== EXERCISE INPUTS ==
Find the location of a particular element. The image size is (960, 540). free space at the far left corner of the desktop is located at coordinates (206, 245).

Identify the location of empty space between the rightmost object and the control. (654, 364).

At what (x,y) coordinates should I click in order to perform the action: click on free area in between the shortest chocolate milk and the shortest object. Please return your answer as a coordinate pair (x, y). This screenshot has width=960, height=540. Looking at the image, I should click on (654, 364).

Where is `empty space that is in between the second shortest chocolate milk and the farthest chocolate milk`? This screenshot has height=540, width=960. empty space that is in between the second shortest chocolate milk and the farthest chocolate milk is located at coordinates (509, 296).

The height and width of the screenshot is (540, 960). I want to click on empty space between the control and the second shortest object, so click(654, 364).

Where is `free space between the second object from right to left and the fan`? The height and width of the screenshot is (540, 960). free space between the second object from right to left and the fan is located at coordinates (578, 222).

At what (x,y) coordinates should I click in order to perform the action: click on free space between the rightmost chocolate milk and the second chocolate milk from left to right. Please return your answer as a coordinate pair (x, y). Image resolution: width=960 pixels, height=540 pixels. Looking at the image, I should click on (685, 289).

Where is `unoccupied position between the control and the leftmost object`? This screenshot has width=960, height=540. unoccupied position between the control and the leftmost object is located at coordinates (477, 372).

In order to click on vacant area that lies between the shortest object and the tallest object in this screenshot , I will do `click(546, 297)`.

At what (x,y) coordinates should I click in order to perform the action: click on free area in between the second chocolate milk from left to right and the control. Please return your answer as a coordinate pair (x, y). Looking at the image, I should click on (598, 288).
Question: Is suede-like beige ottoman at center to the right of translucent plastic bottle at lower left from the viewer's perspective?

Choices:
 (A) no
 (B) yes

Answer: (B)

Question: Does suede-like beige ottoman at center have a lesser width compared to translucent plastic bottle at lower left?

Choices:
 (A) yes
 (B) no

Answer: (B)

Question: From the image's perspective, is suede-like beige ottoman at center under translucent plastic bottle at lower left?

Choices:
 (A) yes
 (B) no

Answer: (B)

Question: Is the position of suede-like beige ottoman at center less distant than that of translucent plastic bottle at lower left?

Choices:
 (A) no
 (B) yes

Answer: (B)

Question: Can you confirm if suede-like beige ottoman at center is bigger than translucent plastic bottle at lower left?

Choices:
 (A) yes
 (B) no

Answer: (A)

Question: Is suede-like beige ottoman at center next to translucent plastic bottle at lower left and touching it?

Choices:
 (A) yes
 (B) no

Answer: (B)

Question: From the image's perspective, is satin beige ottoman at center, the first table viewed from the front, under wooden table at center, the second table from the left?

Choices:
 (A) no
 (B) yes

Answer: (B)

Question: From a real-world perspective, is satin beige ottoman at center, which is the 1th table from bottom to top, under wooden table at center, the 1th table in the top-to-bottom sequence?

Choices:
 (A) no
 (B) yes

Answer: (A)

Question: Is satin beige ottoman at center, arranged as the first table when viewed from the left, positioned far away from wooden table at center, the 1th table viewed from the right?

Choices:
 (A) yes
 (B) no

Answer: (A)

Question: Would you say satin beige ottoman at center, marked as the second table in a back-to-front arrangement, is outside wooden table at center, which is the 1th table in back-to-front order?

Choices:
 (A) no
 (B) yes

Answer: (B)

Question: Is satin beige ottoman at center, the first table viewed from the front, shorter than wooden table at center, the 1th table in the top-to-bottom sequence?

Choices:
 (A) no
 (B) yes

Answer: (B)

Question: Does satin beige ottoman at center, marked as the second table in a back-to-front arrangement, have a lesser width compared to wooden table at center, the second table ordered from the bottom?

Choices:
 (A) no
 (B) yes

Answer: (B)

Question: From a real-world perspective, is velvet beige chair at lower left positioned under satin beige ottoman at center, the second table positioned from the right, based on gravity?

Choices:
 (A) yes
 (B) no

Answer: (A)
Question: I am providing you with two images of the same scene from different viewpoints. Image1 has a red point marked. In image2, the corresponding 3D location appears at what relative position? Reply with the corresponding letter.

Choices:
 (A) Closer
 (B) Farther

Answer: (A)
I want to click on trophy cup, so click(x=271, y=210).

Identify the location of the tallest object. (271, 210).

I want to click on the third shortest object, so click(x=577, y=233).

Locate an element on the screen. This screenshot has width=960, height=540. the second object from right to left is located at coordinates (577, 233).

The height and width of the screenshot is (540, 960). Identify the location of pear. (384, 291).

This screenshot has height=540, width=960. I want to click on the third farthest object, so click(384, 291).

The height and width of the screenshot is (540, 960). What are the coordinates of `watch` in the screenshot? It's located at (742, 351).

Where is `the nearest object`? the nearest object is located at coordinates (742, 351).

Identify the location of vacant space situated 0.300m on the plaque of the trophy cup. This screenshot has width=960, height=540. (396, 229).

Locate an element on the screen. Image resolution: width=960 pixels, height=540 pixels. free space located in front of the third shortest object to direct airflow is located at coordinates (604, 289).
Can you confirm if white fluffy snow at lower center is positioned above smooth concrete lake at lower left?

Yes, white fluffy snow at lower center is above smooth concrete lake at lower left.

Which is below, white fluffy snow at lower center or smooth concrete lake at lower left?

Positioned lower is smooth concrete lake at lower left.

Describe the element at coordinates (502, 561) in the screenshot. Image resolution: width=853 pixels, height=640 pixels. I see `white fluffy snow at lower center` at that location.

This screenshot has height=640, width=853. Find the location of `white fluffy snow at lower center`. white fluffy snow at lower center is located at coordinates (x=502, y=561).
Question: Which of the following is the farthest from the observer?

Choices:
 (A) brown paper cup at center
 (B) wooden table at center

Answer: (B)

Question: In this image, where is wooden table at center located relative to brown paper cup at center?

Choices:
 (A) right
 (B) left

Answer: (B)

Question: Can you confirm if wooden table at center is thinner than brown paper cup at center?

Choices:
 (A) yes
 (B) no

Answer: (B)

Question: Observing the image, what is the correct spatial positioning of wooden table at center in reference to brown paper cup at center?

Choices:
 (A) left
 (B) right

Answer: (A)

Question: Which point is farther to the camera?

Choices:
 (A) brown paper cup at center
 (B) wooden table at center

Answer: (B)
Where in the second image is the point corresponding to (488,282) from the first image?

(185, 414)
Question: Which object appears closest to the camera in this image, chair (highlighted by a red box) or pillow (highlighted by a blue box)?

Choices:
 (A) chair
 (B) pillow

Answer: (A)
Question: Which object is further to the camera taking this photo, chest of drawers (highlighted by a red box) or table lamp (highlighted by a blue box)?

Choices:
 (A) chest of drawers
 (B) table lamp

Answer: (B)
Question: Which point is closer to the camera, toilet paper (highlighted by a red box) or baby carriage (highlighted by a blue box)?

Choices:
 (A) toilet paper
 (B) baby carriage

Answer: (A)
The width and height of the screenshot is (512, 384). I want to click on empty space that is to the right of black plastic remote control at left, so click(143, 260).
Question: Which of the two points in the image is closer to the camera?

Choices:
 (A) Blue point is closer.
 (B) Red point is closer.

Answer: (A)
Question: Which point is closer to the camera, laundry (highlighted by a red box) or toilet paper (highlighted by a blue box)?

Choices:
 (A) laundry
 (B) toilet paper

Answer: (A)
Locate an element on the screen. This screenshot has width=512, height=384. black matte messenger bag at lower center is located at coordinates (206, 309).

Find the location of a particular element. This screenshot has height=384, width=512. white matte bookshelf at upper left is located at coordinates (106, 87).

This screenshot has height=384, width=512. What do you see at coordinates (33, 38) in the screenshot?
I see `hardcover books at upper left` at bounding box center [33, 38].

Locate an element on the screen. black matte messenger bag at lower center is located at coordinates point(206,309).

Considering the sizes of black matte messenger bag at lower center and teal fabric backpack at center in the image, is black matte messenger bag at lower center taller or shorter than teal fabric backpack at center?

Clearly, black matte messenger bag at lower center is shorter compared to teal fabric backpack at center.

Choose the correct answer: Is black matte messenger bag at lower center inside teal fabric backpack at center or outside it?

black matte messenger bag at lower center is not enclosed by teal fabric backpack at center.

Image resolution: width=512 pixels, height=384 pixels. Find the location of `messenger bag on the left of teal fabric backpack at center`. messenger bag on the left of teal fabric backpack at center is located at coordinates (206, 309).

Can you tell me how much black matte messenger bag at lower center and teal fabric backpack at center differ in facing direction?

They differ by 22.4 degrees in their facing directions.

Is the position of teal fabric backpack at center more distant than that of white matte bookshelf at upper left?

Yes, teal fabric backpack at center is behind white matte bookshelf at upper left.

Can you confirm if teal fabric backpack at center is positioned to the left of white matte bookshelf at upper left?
===
Show each line of the data above that contains the word "baby", copying every such line in full.

**THE ANSWER:**
Question: Which point is closer to the camera, toilet paper (highlighted by a red box) or baby carriage (highlighted by a blue box)?
 (B) baby carriage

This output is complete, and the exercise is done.